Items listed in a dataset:
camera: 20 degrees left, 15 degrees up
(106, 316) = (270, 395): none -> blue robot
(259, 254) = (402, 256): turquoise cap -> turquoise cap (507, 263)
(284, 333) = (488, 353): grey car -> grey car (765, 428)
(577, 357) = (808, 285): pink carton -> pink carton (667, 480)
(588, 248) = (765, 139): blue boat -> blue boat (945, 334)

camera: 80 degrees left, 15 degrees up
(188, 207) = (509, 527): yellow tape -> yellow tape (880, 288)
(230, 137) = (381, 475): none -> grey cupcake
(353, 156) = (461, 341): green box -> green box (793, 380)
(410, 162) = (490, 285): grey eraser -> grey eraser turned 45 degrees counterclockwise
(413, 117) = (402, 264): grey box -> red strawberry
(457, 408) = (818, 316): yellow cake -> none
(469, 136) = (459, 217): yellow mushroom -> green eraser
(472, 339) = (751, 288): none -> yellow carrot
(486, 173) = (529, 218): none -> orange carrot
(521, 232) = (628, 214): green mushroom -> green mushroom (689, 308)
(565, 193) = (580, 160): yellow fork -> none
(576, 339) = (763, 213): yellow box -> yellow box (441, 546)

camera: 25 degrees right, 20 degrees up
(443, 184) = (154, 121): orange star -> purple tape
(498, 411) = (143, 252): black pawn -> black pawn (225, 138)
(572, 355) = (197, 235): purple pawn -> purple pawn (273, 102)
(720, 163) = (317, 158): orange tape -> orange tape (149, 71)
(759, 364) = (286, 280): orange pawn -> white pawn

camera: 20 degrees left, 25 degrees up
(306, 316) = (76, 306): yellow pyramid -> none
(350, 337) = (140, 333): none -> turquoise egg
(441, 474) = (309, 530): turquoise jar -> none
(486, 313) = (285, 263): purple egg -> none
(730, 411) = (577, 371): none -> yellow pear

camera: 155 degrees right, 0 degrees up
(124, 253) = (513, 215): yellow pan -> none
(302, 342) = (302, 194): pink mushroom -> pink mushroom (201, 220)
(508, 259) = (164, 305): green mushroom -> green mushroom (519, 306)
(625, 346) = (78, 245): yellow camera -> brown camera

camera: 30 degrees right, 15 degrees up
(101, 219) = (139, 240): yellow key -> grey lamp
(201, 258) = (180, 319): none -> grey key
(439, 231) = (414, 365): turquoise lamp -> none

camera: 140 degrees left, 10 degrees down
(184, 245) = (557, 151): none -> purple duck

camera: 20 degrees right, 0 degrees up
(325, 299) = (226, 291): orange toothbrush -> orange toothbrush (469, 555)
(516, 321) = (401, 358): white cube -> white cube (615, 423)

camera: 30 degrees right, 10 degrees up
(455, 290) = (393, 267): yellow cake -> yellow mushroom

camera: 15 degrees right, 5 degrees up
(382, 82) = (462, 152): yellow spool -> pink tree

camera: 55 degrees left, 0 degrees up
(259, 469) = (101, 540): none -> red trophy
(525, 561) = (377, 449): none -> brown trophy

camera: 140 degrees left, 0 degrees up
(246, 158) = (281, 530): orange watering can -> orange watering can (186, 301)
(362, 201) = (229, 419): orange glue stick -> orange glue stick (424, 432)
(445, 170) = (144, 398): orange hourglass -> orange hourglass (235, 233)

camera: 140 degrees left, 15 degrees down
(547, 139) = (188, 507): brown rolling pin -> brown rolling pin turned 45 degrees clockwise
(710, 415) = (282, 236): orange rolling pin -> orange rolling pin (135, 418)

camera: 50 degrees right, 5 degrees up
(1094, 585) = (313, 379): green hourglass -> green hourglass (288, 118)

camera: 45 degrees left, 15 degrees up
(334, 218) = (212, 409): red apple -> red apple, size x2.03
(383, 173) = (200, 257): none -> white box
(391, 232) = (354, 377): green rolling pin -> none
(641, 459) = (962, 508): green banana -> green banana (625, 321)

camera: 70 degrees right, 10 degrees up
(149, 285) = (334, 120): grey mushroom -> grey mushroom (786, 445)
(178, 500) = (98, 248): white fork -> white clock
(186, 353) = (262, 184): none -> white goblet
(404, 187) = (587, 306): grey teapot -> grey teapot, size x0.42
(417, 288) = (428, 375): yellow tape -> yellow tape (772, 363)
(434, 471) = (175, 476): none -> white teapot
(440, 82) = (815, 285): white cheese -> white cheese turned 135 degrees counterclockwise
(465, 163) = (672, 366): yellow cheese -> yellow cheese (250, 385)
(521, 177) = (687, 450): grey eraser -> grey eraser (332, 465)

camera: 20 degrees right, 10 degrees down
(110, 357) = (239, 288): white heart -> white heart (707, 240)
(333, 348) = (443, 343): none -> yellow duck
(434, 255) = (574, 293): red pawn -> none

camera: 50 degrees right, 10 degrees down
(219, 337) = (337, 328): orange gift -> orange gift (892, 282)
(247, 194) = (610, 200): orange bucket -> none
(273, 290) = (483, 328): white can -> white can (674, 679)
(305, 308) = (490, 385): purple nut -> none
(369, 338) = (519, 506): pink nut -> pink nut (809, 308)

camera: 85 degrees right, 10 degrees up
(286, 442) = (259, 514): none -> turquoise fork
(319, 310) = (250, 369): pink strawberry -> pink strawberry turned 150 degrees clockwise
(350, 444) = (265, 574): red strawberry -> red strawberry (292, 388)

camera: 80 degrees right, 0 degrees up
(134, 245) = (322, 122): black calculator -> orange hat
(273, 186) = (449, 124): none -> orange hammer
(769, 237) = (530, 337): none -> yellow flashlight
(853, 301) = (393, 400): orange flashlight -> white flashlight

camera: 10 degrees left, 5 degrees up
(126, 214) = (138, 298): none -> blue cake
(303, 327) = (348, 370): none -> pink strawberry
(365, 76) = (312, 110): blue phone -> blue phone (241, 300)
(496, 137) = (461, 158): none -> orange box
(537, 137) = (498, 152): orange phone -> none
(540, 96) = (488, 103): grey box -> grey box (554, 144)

#### [WHAT YOU SHOULD DO]
Look back at the entries above and repeat, unchanged, every line from the line holding "(186, 353) = (262, 184): none -> white goblet" through the line holding "(110, 357) = (239, 288): white".

#### [ANSWER SECTION]
(186, 353) = (262, 184): none -> white goblet
(404, 187) = (587, 306): grey teapot -> grey teapot, size x0.42
(417, 288) = (428, 375): yellow tape -> yellow tape (772, 363)
(434, 471) = (175, 476): none -> white teapot
(440, 82) = (815, 285): white cheese -> white cheese turned 135 degrees counterclockwise
(465, 163) = (672, 366): yellow cheese -> yellow cheese (250, 385)
(521, 177) = (687, 450): grey eraser -> grey eraser (332, 465)

camera: 20 degrees right, 10 degrees down
(110, 357) = (239, 288): white heart -> white heart (707, 240)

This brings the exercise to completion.